## START Provided material

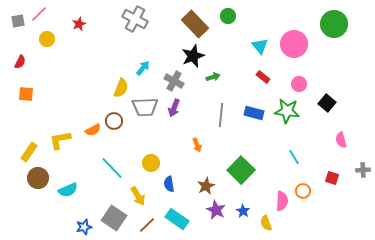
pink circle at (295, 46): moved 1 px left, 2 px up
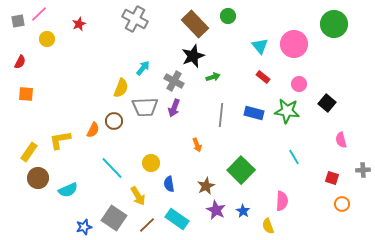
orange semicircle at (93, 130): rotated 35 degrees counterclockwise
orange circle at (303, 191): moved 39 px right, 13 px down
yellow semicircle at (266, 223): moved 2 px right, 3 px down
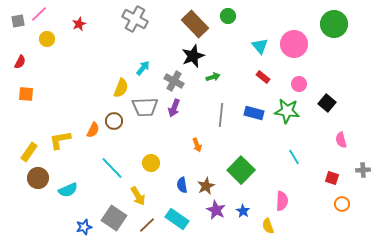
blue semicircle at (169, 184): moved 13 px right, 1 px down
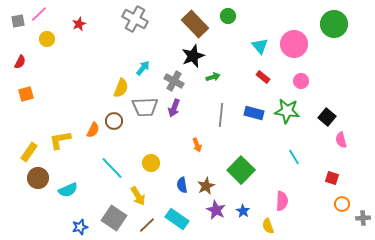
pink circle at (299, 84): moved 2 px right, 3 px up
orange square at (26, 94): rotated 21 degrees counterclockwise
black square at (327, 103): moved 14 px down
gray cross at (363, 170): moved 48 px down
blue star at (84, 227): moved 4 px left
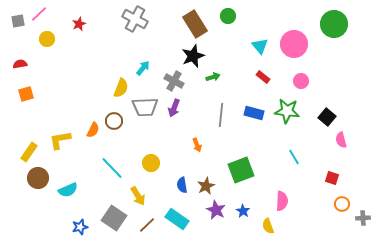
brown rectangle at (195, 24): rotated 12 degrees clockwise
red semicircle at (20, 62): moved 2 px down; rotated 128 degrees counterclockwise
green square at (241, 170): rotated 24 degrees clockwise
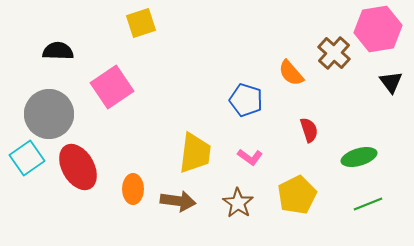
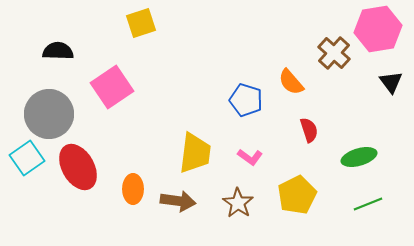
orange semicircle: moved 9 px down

## END Provided material
## START Provided material

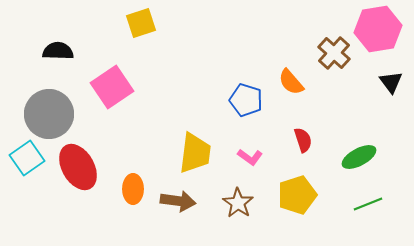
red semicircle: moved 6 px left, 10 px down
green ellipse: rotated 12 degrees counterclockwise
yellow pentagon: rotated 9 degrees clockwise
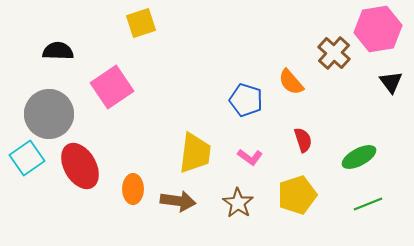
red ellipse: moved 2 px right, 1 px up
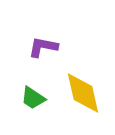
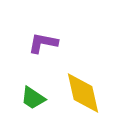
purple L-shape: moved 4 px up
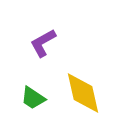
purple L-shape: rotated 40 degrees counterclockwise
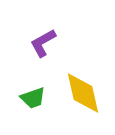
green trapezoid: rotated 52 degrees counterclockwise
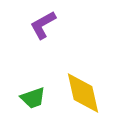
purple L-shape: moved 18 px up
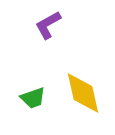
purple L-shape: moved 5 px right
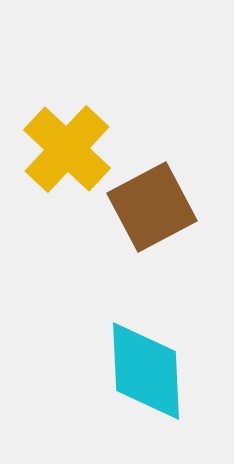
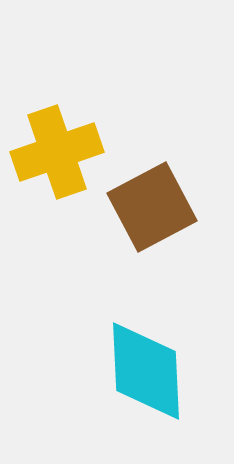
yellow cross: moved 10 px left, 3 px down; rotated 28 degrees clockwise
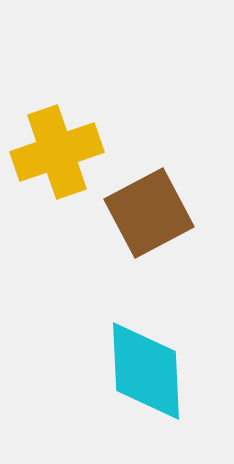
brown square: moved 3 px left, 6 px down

## END Provided material

● **Aim of the task**
Repeat word for word the stretch of rows from the one containing "purple L-shape: rotated" through the one containing "brown square: moved 3 px left, 6 px down", and leave the pictures out of your answer.

● **Result**
purple L-shape: rotated 40 degrees counterclockwise
green trapezoid: rotated 52 degrees counterclockwise
purple L-shape: moved 18 px up
purple L-shape: moved 5 px right
yellow cross: moved 10 px left, 3 px down; rotated 28 degrees clockwise
brown square: moved 3 px left, 6 px down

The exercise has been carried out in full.